Find the line with "- moved: package (royal" in the entries below, then reproduce it and every line after it down to and including the line with "- moved: cheese", exactly.

### Data
# # # # # # #

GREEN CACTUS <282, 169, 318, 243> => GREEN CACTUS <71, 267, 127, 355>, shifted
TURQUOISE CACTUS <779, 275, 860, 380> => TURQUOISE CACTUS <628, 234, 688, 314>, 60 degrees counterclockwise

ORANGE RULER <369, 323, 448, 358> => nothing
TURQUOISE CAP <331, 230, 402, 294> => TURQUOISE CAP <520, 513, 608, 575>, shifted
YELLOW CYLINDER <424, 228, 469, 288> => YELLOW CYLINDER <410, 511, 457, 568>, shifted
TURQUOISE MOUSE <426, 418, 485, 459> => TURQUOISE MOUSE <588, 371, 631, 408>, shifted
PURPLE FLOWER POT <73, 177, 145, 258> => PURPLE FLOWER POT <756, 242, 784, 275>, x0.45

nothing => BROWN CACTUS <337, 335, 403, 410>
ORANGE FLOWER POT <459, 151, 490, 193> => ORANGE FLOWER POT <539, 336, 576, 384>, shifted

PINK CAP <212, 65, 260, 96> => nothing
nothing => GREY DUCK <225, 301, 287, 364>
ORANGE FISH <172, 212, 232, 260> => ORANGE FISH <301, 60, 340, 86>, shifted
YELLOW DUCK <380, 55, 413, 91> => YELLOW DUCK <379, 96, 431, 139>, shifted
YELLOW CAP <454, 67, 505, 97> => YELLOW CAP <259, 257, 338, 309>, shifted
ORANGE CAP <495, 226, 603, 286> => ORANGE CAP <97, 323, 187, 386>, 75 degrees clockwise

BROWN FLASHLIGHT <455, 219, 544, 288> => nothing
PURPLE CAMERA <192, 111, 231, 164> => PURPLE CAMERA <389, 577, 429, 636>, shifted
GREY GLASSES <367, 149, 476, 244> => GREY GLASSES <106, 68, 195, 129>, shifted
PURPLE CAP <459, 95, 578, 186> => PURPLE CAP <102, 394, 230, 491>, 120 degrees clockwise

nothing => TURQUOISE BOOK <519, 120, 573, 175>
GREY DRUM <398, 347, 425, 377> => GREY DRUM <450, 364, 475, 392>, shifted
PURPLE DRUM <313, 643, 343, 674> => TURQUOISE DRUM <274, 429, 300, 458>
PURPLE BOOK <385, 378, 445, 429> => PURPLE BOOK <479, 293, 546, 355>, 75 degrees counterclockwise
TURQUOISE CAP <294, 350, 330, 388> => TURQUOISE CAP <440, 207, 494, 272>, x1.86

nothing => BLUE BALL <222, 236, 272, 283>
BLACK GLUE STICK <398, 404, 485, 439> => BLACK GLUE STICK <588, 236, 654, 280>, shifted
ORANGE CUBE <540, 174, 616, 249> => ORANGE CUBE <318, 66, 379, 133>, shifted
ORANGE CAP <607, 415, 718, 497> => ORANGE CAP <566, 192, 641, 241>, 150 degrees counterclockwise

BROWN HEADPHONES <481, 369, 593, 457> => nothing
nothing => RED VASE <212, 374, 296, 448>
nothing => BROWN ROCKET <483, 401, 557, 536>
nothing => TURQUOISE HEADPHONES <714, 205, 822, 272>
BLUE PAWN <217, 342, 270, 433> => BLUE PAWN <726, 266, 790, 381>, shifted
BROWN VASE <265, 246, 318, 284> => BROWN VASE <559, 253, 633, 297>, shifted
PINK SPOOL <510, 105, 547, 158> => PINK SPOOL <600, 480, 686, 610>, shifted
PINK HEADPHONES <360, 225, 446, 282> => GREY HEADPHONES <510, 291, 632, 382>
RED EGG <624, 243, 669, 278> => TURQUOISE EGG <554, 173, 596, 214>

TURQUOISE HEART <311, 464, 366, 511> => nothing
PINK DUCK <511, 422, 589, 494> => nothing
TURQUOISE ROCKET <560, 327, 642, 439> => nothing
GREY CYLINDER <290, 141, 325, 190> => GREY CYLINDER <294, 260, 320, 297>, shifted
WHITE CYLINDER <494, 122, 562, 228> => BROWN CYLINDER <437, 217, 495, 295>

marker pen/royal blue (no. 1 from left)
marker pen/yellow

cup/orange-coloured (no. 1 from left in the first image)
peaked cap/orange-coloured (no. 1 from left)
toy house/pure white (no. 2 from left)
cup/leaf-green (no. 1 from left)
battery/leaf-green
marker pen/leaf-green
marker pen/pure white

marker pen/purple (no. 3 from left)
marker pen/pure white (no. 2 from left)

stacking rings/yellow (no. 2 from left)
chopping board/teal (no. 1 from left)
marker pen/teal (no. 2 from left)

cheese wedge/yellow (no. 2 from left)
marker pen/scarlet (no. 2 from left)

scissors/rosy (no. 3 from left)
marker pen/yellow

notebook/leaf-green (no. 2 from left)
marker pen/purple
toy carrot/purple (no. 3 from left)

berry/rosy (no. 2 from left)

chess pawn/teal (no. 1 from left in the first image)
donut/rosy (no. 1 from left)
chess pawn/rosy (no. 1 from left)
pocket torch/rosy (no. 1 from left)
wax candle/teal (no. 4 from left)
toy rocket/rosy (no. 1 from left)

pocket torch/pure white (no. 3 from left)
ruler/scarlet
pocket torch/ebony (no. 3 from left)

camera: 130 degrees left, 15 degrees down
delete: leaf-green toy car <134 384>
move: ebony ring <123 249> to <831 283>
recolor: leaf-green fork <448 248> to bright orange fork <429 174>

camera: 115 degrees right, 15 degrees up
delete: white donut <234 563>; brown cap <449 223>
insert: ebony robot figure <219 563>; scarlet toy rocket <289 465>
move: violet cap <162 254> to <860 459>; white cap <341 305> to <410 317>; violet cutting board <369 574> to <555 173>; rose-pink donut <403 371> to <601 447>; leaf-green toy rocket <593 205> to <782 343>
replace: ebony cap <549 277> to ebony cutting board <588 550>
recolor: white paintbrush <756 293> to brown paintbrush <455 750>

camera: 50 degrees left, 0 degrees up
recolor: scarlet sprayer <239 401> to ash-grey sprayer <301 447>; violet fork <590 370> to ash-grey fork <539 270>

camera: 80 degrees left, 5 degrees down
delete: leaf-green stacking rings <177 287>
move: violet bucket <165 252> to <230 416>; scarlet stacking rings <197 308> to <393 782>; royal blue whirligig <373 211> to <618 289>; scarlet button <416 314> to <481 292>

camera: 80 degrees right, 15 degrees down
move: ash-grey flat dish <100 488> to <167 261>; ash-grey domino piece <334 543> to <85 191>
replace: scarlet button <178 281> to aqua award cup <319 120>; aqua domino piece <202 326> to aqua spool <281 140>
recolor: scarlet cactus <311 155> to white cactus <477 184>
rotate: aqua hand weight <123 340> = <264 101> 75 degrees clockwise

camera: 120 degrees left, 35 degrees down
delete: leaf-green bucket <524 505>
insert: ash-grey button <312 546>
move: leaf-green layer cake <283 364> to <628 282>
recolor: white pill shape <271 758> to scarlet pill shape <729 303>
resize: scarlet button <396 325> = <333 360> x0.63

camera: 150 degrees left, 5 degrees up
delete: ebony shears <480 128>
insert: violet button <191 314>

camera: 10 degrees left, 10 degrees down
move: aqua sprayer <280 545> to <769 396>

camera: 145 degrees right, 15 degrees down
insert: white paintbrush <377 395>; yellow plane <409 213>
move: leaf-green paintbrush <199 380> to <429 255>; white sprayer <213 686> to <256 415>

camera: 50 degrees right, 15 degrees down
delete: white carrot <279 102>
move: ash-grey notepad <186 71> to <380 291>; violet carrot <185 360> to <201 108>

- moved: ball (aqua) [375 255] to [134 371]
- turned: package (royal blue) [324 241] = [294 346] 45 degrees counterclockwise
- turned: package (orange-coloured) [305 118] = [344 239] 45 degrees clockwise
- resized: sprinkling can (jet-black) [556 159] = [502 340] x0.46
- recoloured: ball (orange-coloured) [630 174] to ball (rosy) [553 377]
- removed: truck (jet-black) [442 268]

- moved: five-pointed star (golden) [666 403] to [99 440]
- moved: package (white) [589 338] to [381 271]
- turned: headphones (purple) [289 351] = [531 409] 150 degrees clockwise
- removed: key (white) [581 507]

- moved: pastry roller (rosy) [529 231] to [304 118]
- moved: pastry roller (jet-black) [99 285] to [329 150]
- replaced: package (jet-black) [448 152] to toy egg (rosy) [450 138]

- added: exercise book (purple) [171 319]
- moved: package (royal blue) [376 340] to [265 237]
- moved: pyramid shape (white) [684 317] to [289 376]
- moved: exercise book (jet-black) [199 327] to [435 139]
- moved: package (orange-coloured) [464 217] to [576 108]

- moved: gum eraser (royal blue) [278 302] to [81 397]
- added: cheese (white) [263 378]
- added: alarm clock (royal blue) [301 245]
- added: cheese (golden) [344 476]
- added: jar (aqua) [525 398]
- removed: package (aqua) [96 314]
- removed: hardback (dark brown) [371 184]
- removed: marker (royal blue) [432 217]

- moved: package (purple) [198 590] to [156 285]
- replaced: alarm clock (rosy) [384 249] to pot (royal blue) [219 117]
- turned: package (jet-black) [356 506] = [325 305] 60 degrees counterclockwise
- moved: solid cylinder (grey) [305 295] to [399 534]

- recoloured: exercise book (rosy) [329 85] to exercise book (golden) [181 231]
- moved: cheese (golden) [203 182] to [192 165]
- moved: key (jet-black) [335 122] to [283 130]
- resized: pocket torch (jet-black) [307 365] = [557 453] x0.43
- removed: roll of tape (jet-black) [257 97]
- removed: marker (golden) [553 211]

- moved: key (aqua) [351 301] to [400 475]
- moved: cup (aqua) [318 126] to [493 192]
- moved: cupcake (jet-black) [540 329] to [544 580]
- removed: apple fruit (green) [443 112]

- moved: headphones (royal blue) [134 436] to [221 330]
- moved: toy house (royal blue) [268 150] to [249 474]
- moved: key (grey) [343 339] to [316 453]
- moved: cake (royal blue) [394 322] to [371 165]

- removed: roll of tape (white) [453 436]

# # # # # # #

### Answer box
- moved: package (royal blue) [376 340] to [265 237]
- moved: pyramid shape (white) [684 317] to [289 376]
- moved: exercise book (jet-black) [199 327] to [435 139]
- moved: package (orange-coloured) [464 217] to [576 108]

- moved: gum eraser (royal blue) [278 302] to [81 397]
- added: cheese (white) [263 378]
- added: alarm clock (royal blue) [301 245]
- added: cheese (golden) [344 476]
- added: jar (aqua) [525 398]
- removed: package (aqua) [96 314]
- removed: hardback (dark brown) [371 184]
- removed: marker (royal blue) [432 217]

- moved: package (purple) [198 590] to [156 285]
- replaced: alarm clock (rosy) [384 249] to pot (royal blue) [219 117]
- turned: package (jet-black) [356 506] = [325 305] 60 degrees counterclockwise
- moved: solid cylinder (grey) [305 295] to [399 534]

- recoloured: exercise book (rosy) [329 85] to exercise book (golden) [181 231]
- moved: cheese (golden) [203 182] to [192 165]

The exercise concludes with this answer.